Requirement.
The number of lines below containing the word "AGND" is all that should be returned.

Records supplied.
★ ★ ★ ★ ★ ★ ★
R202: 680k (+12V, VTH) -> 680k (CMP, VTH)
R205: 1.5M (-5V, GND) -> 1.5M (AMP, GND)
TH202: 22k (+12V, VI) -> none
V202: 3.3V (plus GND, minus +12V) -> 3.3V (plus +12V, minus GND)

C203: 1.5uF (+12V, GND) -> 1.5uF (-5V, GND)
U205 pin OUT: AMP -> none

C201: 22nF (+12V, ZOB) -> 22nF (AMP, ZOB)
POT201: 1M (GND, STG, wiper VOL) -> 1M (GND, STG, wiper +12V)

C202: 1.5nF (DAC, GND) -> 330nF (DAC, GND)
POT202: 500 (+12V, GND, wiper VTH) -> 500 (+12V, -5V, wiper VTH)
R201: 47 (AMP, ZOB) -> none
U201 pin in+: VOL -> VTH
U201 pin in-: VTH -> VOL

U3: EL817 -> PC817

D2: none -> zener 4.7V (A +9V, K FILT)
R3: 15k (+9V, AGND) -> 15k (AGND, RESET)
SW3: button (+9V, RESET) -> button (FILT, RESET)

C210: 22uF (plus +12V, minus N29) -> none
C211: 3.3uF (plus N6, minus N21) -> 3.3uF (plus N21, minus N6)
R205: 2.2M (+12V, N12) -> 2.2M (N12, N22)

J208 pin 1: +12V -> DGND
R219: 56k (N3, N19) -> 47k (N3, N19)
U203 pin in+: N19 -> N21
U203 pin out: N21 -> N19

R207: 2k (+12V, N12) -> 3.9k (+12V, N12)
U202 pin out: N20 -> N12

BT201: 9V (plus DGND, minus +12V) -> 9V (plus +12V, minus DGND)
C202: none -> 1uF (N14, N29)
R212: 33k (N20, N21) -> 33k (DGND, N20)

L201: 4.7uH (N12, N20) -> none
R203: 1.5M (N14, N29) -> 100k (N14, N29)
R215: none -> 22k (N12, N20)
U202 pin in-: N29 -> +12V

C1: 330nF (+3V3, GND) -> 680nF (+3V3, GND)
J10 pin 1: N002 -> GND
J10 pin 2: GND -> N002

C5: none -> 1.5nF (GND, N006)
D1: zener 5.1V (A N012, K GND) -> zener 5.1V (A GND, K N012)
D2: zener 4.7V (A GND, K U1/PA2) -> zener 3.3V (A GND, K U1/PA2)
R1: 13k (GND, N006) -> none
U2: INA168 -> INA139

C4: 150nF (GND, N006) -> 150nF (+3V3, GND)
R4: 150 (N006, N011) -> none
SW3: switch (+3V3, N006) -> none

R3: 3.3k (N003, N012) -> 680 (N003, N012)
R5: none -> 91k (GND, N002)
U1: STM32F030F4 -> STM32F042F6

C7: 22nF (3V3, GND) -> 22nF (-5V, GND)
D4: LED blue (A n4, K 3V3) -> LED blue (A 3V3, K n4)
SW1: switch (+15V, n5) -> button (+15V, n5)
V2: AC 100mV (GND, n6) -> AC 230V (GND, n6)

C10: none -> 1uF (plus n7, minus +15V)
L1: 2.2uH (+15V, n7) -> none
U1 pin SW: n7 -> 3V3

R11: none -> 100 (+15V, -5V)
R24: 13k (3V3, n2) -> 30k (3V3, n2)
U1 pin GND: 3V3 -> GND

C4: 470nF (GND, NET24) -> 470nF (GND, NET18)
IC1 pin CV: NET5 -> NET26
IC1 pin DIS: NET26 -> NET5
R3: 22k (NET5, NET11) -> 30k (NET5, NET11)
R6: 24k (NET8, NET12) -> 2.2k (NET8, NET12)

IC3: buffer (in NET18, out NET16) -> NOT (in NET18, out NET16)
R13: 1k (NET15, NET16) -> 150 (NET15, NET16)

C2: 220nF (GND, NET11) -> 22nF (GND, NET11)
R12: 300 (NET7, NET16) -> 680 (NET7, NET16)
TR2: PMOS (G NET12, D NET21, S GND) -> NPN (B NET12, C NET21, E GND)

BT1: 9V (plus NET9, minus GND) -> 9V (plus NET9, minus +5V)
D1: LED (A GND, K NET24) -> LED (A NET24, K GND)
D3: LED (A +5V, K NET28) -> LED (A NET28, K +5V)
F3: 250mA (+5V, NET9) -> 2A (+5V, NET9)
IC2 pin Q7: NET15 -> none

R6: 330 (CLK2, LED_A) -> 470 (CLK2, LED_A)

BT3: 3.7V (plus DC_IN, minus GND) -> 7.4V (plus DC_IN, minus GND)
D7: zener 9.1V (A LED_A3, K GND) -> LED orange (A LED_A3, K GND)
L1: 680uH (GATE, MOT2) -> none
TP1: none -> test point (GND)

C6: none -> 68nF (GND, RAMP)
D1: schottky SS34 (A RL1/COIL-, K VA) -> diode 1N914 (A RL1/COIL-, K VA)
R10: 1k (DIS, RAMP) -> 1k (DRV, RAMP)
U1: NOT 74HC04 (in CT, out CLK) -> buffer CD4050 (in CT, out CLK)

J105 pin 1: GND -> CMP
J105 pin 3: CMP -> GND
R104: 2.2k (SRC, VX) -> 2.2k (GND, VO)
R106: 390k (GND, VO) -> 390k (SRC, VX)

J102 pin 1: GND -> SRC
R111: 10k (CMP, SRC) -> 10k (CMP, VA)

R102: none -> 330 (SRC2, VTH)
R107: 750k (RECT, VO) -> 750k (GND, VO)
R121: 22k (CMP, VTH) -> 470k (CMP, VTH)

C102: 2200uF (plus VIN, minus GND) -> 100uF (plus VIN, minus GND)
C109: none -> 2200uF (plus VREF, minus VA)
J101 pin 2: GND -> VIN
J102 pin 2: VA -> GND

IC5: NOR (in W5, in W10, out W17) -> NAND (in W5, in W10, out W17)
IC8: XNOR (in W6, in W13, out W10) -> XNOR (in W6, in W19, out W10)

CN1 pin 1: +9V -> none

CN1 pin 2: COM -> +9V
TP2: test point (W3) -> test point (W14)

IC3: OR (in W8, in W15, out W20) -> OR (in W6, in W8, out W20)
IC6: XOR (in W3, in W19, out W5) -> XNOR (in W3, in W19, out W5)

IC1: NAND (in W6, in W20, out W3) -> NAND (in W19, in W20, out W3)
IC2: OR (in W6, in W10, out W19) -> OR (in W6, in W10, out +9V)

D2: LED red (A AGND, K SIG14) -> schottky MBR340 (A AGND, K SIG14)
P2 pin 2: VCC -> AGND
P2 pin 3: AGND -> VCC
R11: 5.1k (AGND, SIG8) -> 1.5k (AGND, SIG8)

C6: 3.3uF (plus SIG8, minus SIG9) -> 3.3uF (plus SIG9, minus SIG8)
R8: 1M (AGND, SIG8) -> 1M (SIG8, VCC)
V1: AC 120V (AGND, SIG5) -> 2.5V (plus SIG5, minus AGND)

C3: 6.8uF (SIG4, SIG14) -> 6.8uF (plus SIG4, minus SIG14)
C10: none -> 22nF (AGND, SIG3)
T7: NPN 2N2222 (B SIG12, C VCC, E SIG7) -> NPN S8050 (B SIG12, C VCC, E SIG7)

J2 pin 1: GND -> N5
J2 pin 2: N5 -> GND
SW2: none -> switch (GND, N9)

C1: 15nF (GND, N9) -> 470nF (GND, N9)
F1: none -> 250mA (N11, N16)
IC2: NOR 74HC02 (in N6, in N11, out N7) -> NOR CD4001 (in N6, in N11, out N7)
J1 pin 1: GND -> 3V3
★ ★ ★ ★ ★ ★ ★
Task response.
8